Start of Supplied information

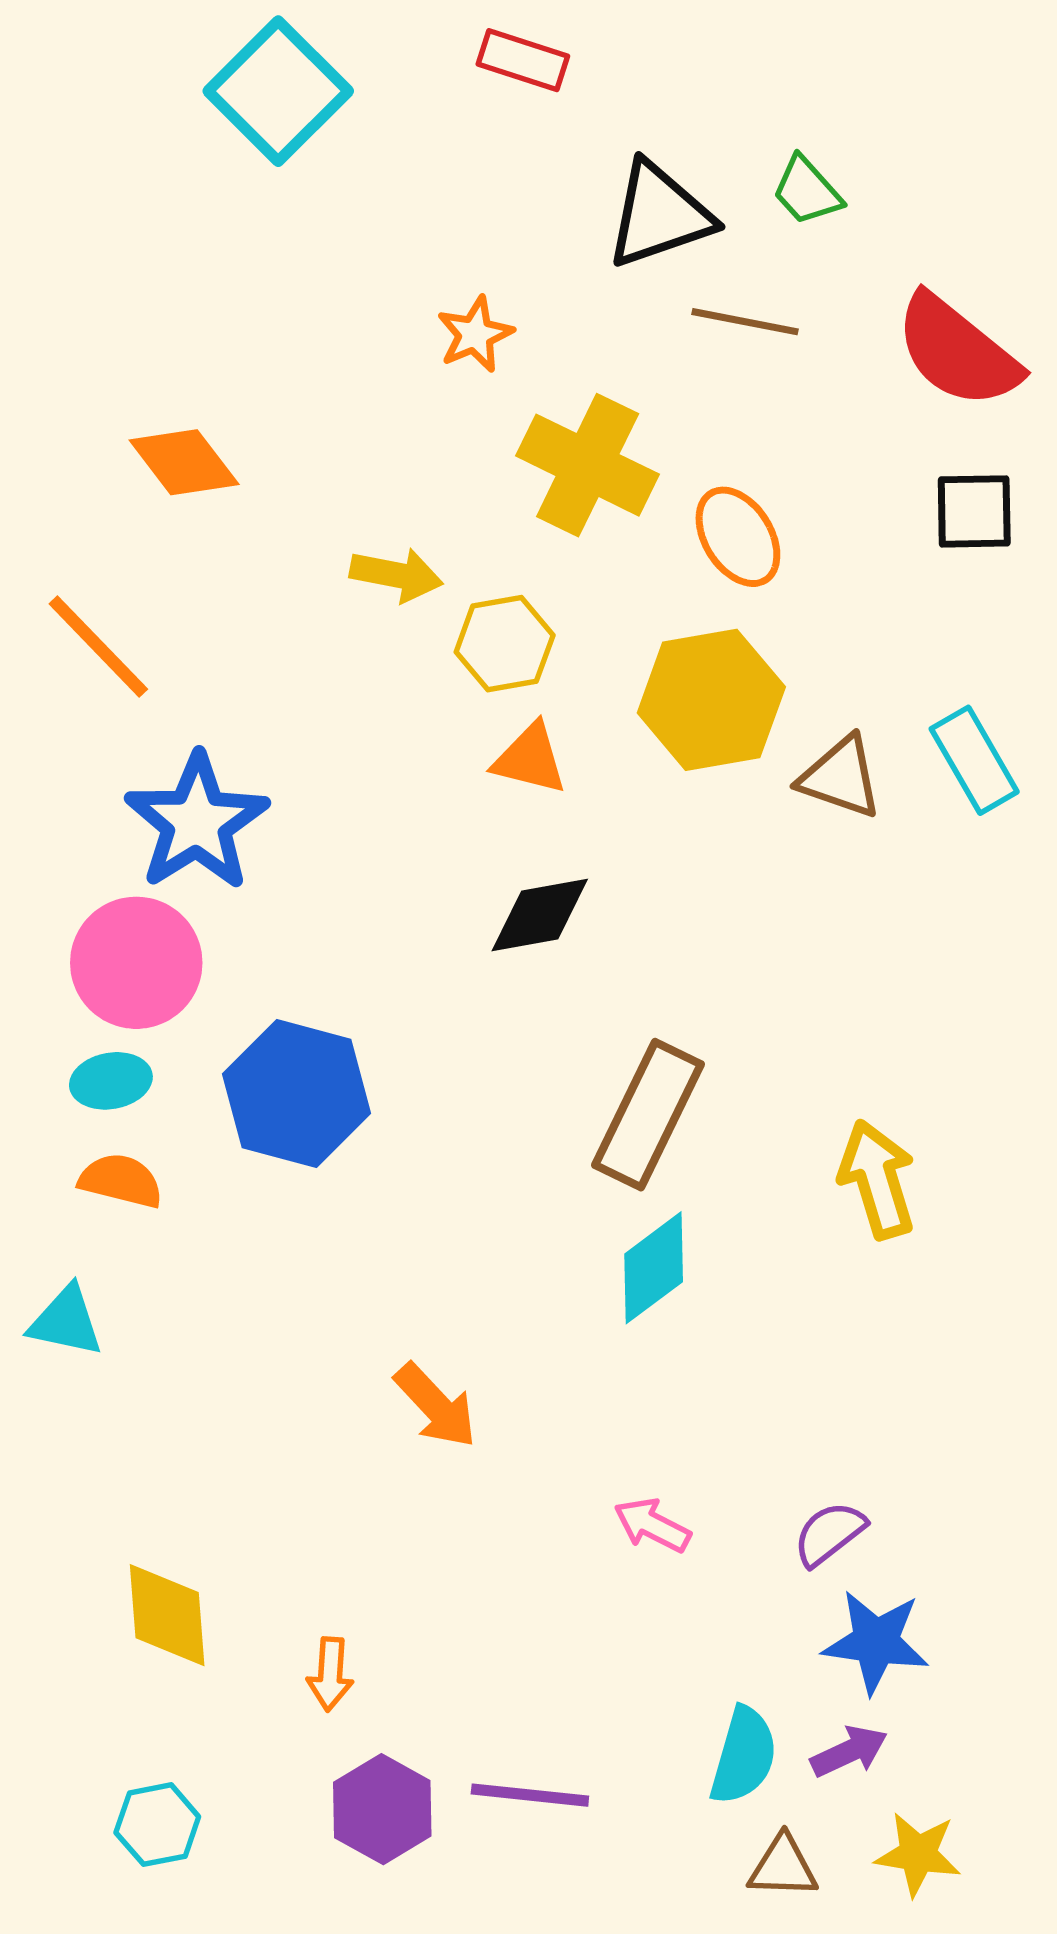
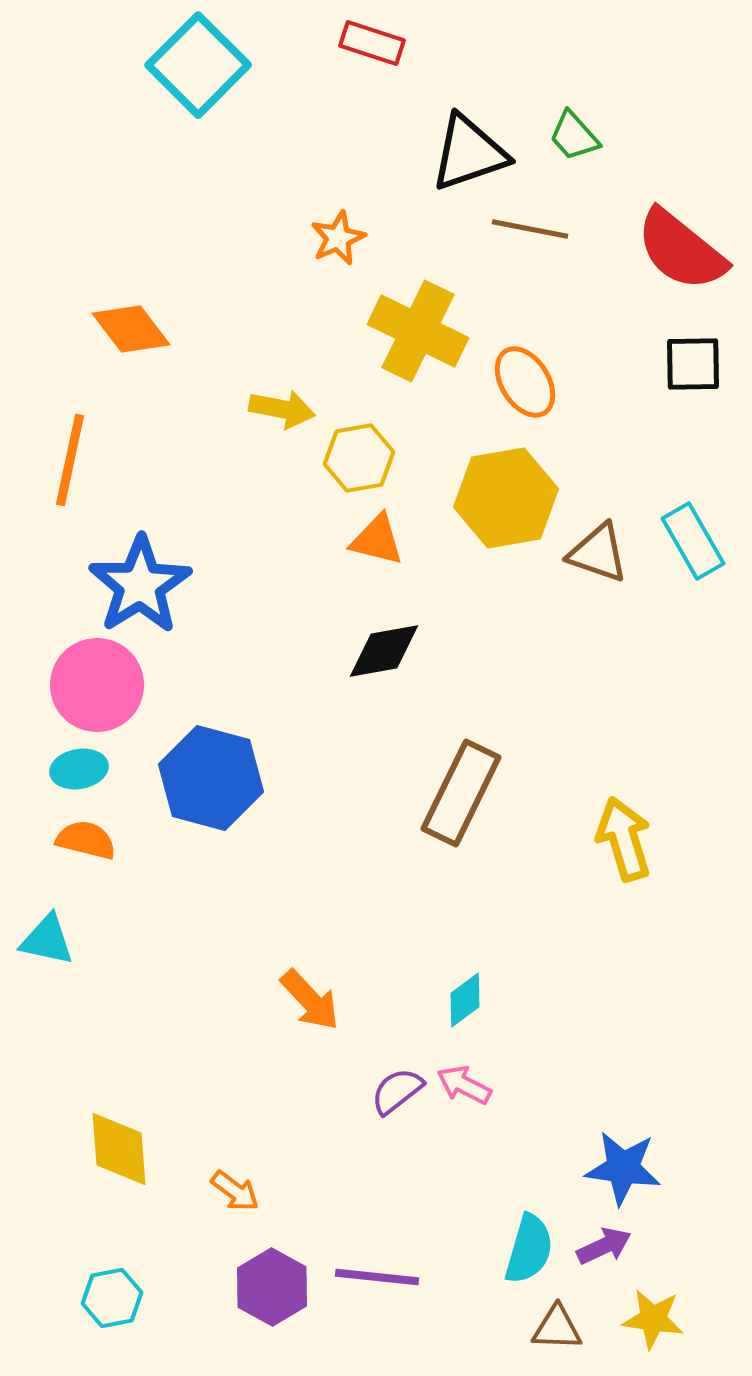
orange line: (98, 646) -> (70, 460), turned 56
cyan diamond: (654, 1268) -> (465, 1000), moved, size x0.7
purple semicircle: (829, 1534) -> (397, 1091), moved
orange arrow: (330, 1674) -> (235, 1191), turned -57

End of Supplied information
Start of Supplied information

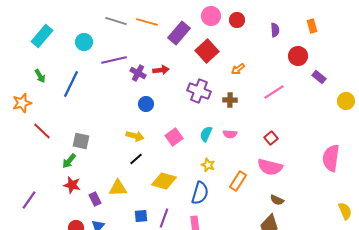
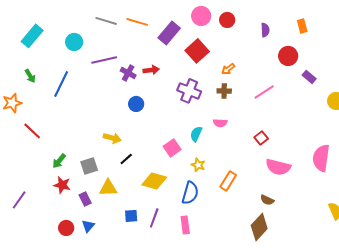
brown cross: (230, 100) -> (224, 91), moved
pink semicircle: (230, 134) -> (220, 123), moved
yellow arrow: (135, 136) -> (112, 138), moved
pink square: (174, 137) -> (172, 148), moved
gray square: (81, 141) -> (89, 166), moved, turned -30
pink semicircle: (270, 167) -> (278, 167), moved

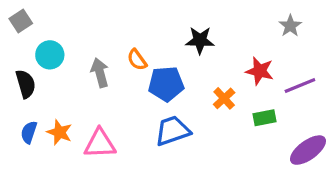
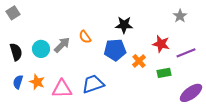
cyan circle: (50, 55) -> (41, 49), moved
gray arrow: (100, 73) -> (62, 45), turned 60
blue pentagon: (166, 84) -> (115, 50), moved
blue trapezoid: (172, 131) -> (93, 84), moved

End of Supplied information

> What you have to do: Your output should be the lines above from the one that contains "brown cross: (230, 100) -> (224, 91), moved" through the one that contains "blue trapezoid: (172, 131) -> (93, 84), moved", word for word, with pictures left out.

> Result of this exercise:
brown cross: (230, 100) -> (224, 91), moved
pink semicircle: (230, 134) -> (220, 123), moved
yellow arrow: (135, 136) -> (112, 138), moved
pink square: (174, 137) -> (172, 148), moved
gray square: (81, 141) -> (89, 166), moved, turned -30
pink semicircle: (270, 167) -> (278, 167), moved

cyan circle: (50, 55) -> (41, 49), moved
gray arrow: (100, 73) -> (62, 45), turned 60
blue pentagon: (166, 84) -> (115, 50), moved
blue trapezoid: (172, 131) -> (93, 84), moved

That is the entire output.